● **Task details**
Among the lines below, the one containing "camera: 10 degrees left, 5 degrees up" opens the range and the one containing "turquoise stacking toy [388,88,434,151]" closes it. Print that range exactly, without the pictures.
** Exercise materials follows **
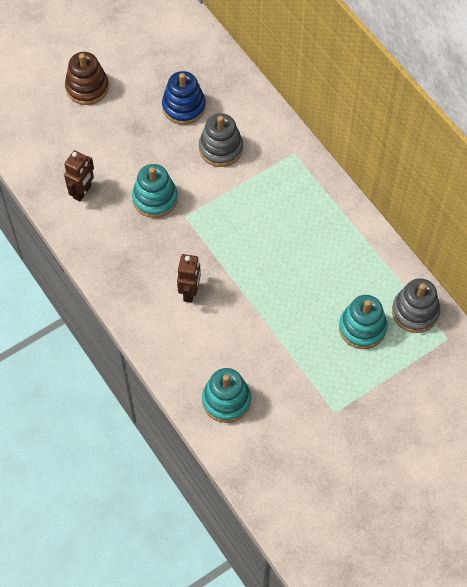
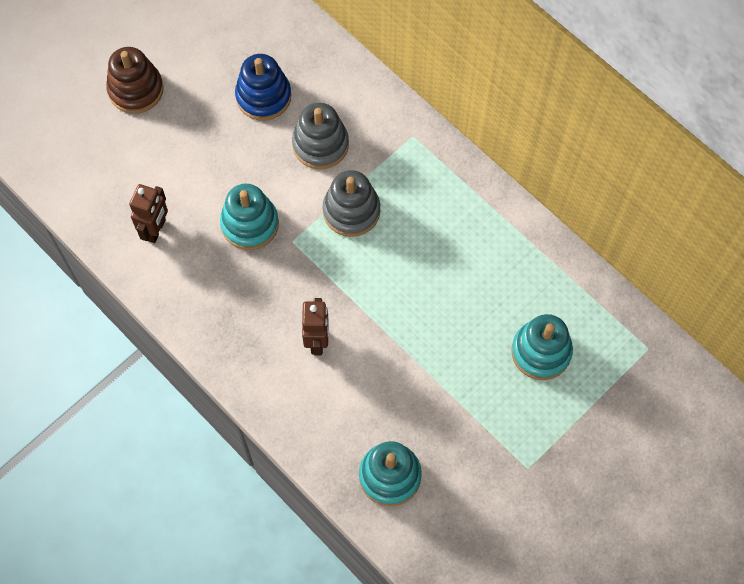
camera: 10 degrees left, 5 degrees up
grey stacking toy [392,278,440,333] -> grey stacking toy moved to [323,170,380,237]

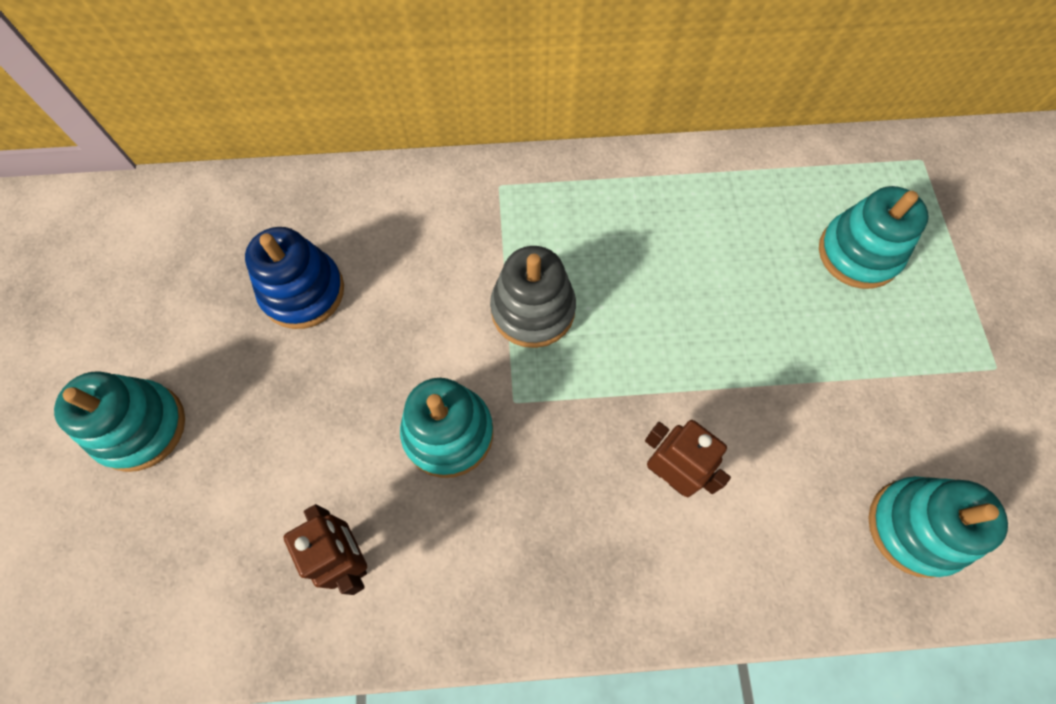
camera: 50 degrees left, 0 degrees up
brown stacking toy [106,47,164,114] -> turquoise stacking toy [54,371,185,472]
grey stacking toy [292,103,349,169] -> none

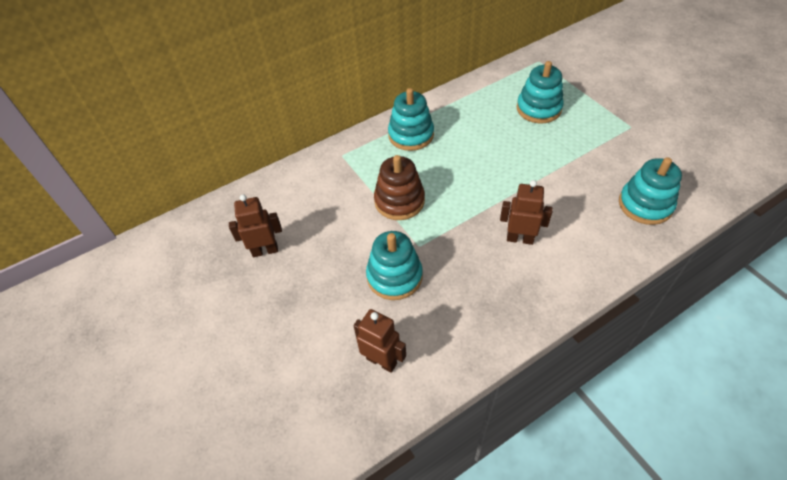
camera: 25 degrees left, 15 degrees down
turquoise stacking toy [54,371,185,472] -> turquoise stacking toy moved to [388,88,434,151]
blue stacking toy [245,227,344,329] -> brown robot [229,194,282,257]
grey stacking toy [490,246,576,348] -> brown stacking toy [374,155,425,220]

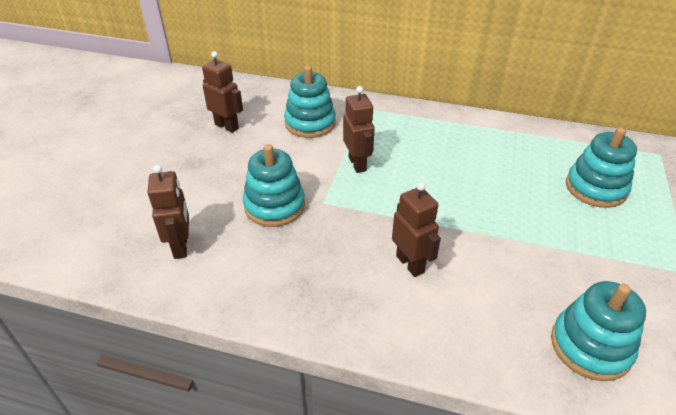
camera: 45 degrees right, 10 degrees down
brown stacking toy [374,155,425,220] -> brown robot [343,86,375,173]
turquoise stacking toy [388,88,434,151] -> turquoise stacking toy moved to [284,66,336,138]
** End of Exercise materials **
** Exercise materials follows **
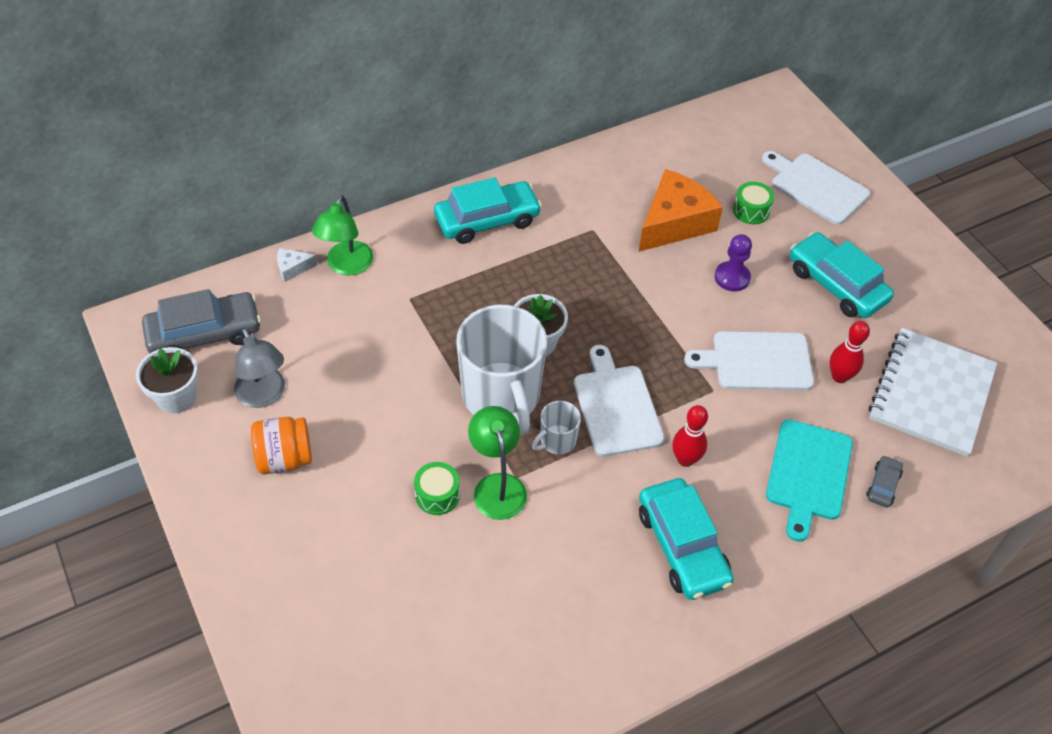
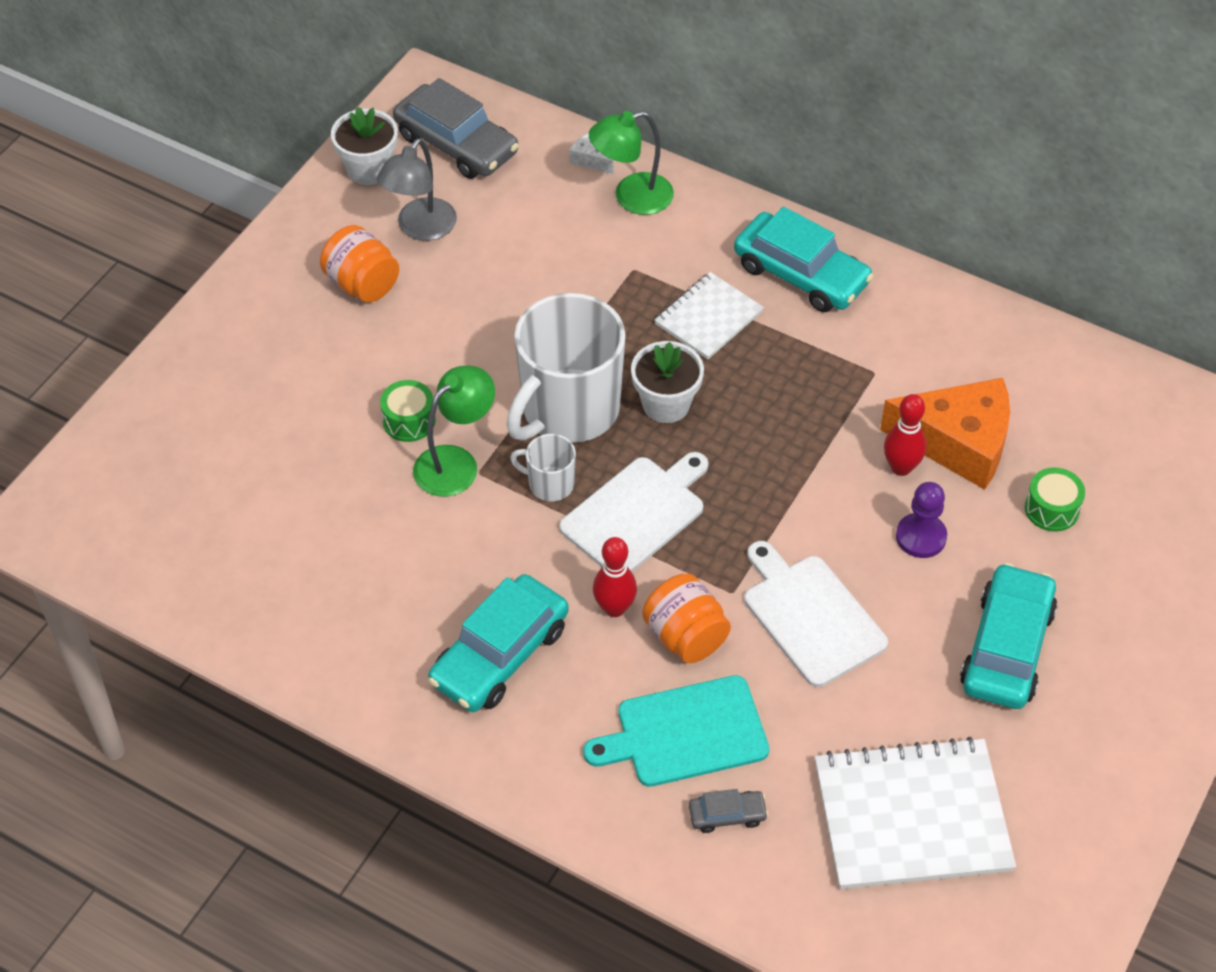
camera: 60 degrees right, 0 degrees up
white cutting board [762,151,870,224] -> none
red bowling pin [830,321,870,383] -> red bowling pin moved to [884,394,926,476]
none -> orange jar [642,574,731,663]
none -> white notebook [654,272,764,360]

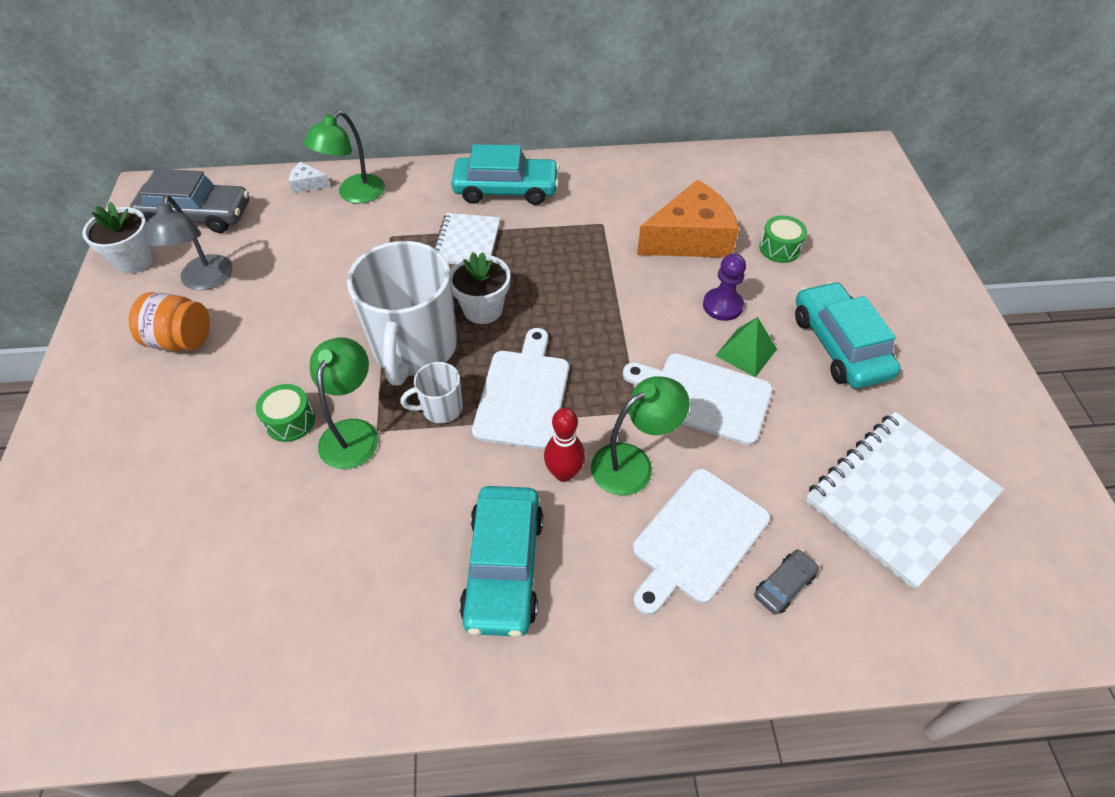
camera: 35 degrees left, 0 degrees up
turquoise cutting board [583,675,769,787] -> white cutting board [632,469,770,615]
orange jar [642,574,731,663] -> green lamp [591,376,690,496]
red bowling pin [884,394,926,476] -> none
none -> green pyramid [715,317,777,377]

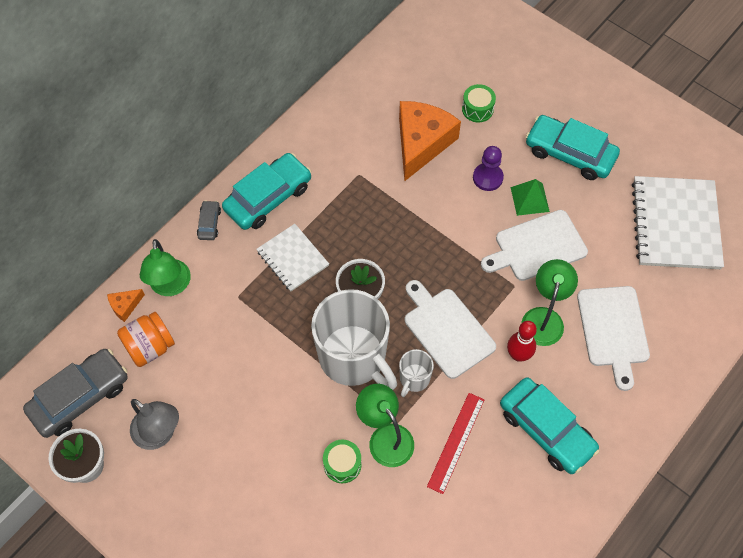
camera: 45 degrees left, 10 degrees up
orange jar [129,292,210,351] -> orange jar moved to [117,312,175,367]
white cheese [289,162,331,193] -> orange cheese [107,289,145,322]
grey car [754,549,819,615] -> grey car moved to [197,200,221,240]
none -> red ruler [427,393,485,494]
** End of Exercise materials **
● **Solution to this task**
camera: 10 degrees left, 5 degrees up
grey stacking toy [392,278,440,333] -> grey stacking toy moved to [323,170,380,237]

camera: 50 degrees left, 0 degrees up
brown stacking toy [106,47,164,114] -> turquoise stacking toy [54,371,185,472]
grey stacking toy [292,103,349,169] -> none

camera: 25 degrees left, 15 degrees down
turquoise stacking toy [54,371,185,472] -> turquoise stacking toy moved to [388,88,434,151]
blue stacking toy [245,227,344,329] -> brown robot [229,194,282,257]
grey stacking toy [490,246,576,348] -> brown stacking toy [374,155,425,220]

camera: 45 degrees right, 10 degrees down
brown stacking toy [374,155,425,220] -> brown robot [343,86,375,173]
turquoise stacking toy [388,88,434,151] -> turquoise stacking toy moved to [284,66,336,138]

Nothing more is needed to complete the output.